DATA SUPPLIED →
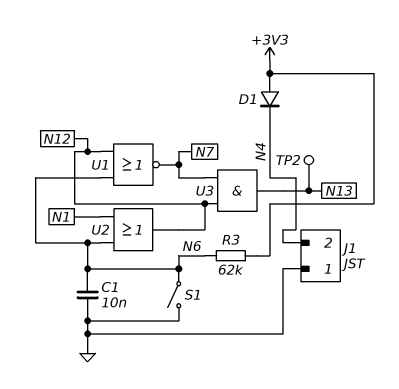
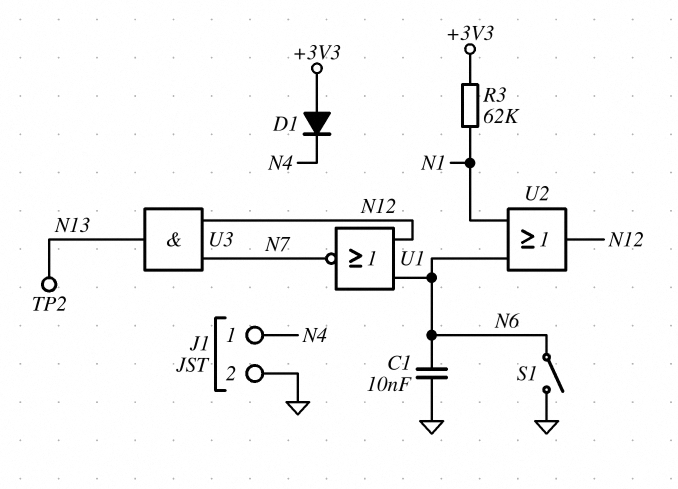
J1 pin 1: GND -> N4
J1 pin 2: N4 -> GND
R3: 62k (+3V3, N6) -> 62k (+3V3, N1)

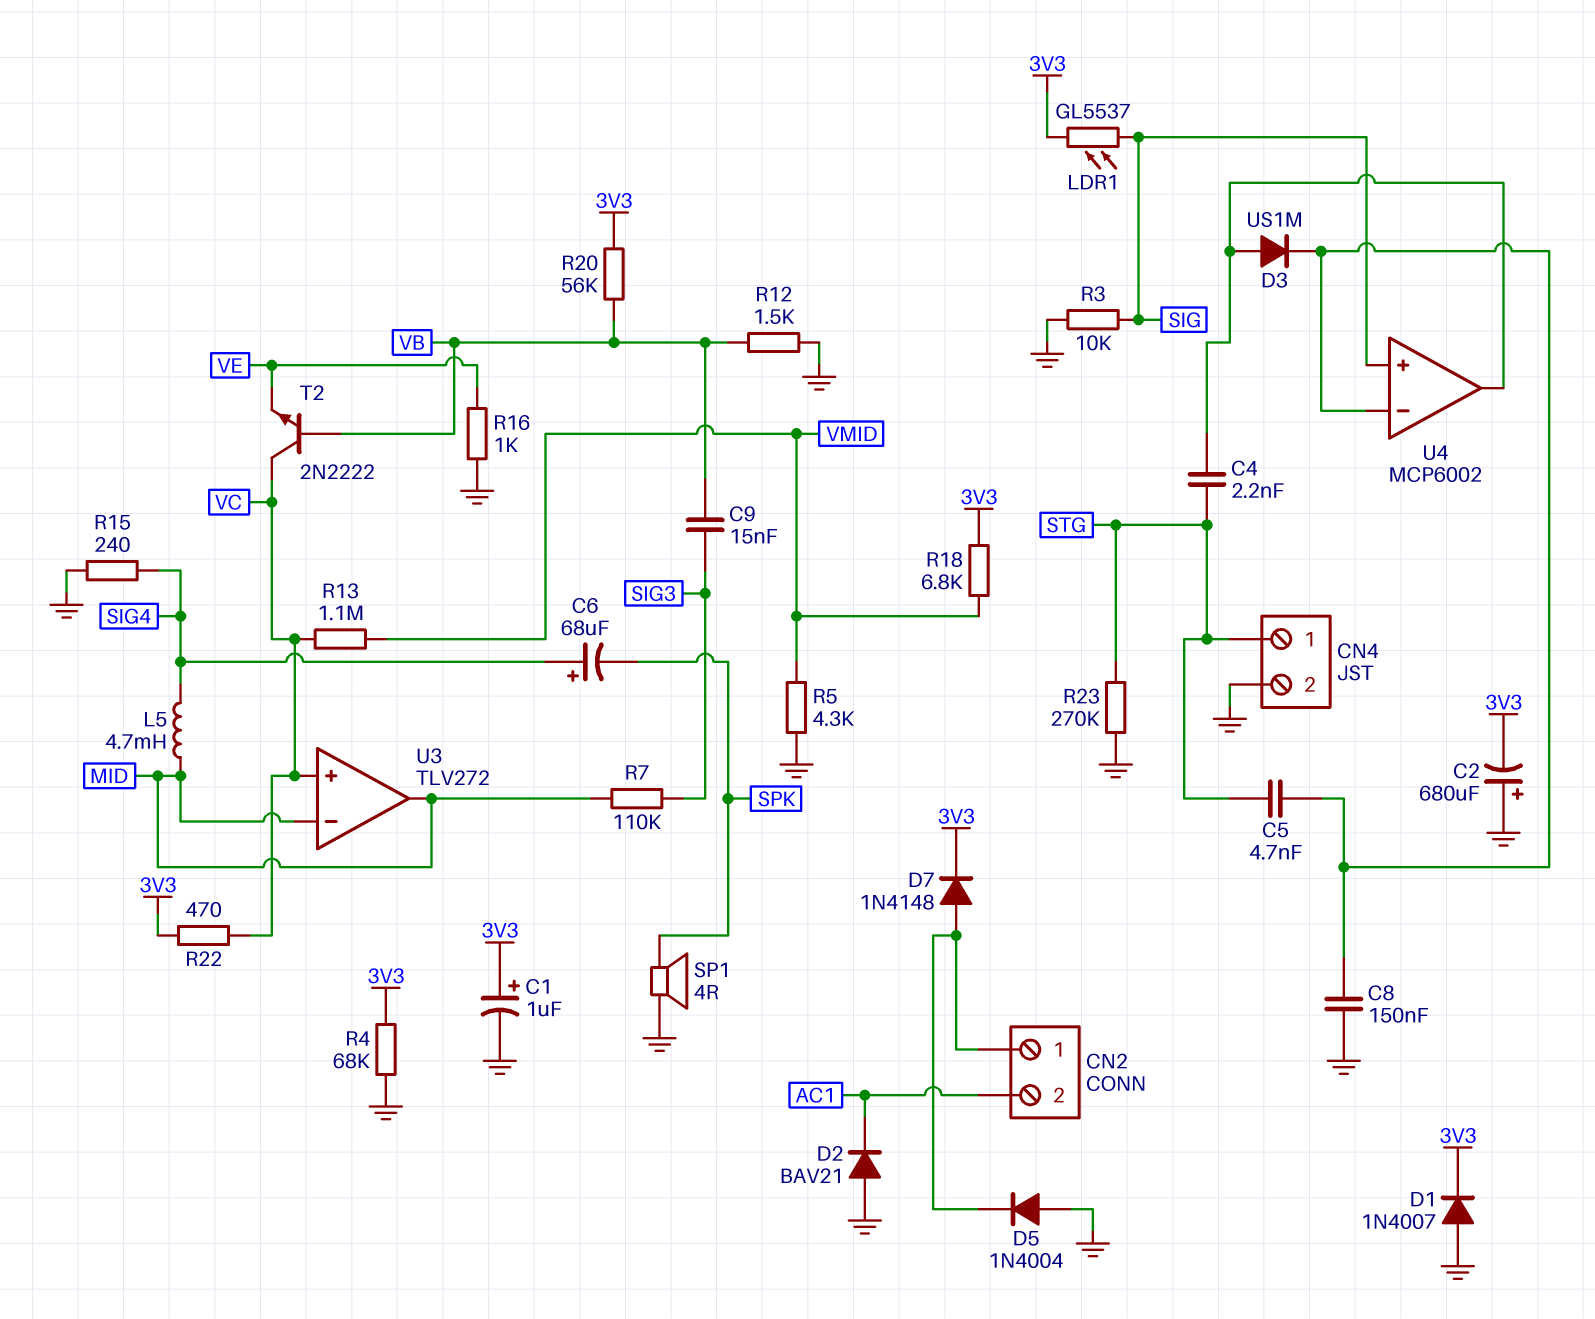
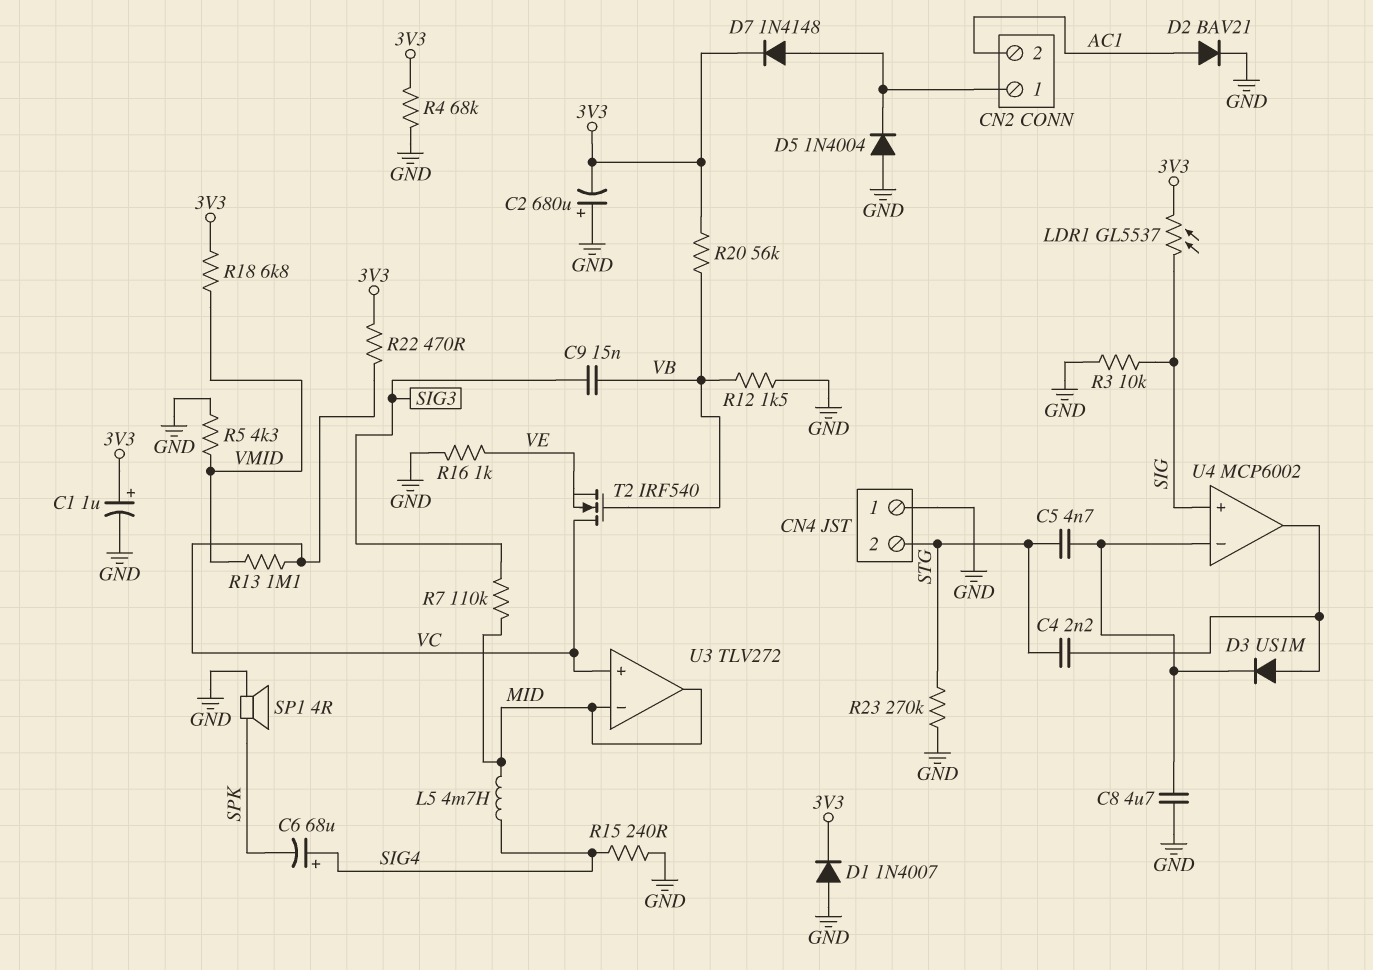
C8: 150nF (GND, U4/in-) -> 4.7uF (GND, U4/in-)
CN4 pin 1: STG -> GND
CN4 pin 2: GND -> STG
D2: diode BAV21 (A GND, K AC1) -> diode BAV21 (A AC1, K GND)
T2: NPN 2N2222 (B VB, C VC, E VE) -> NMOS IRF540 (G VB, D VC, S VE)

WHAT TO WORK ON →
Search the data for "CN4 pin 2: GND -> STG". Beginning with that line, set down every line through the last exactly.

RESULT OF THIS EXERCISE →
CN4 pin 2: GND -> STG
D2: diode BAV21 (A GND, K AC1) -> diode BAV21 (A AC1, K GND)
T2: NPN 2N2222 (B VB, C VC, E VE) -> NMOS IRF540 (G VB, D VC, S VE)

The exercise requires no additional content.